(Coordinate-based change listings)

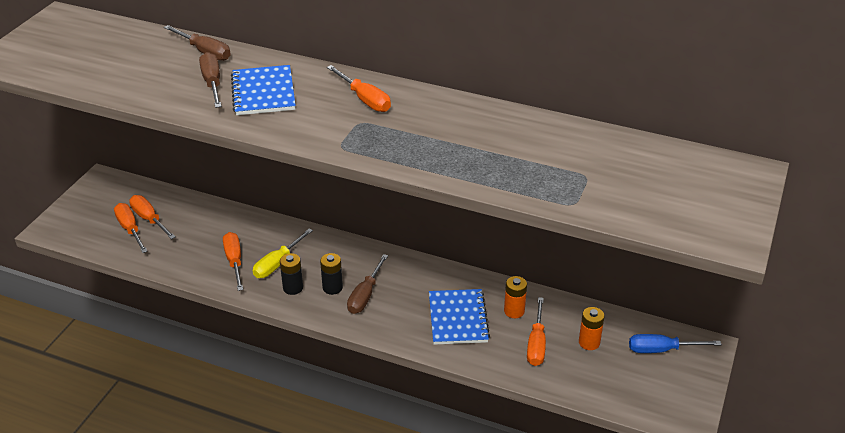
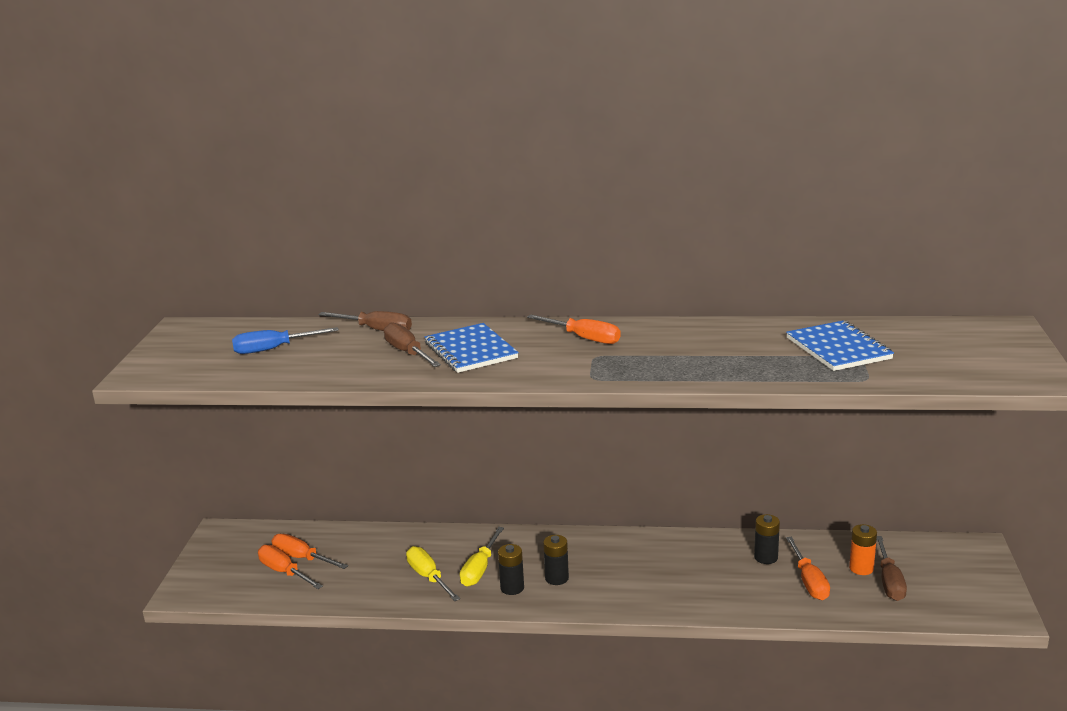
camera: 15 degrees left, 15 degrees down
(234, 261) = (428, 577): orange screwdriver -> yellow screwdriver
(365, 295) = (597, 577): brown screwdriver -> brown screwdriver (889, 581)
(458, 318) = (712, 577): blue notebook -> blue notebook (838, 348)
(514, 311) = (766, 557): orange battery -> black battery
(662, 350) = (937, 558): blue screwdriver -> blue screwdriver (273, 349)

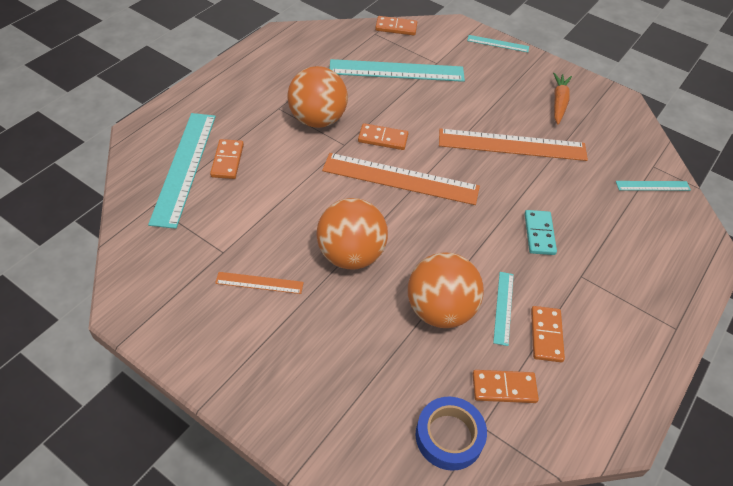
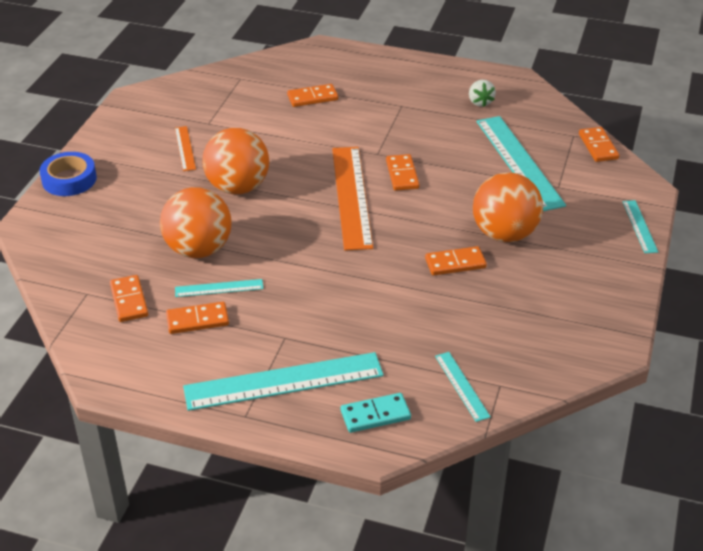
camera: 75 degrees right, 10 degrees down
(184, 167) = (291, 79): turquoise ruler -> turquoise ruler (283, 381)
(302, 63) = (480, 102): none -> white strawberry
(317, 120) = (401, 131): orange ball -> orange ball (504, 234)
(449, 436) = (72, 276): blue tape -> blue tape (69, 179)
(512, 145) = (455, 263): orange ruler -> orange domino
(539, 234) = (328, 300): turquoise domino -> turquoise domino (375, 415)
(559, 103) = (562, 291): orange carrot -> none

Exercise: Take every line above that includes "screwdriver" and list it.

Exercise solution:
(234, 261) = (428, 577): orange screwdriver -> yellow screwdriver
(365, 295) = (597, 577): brown screwdriver -> brown screwdriver (889, 581)
(662, 350) = (937, 558): blue screwdriver -> blue screwdriver (273, 349)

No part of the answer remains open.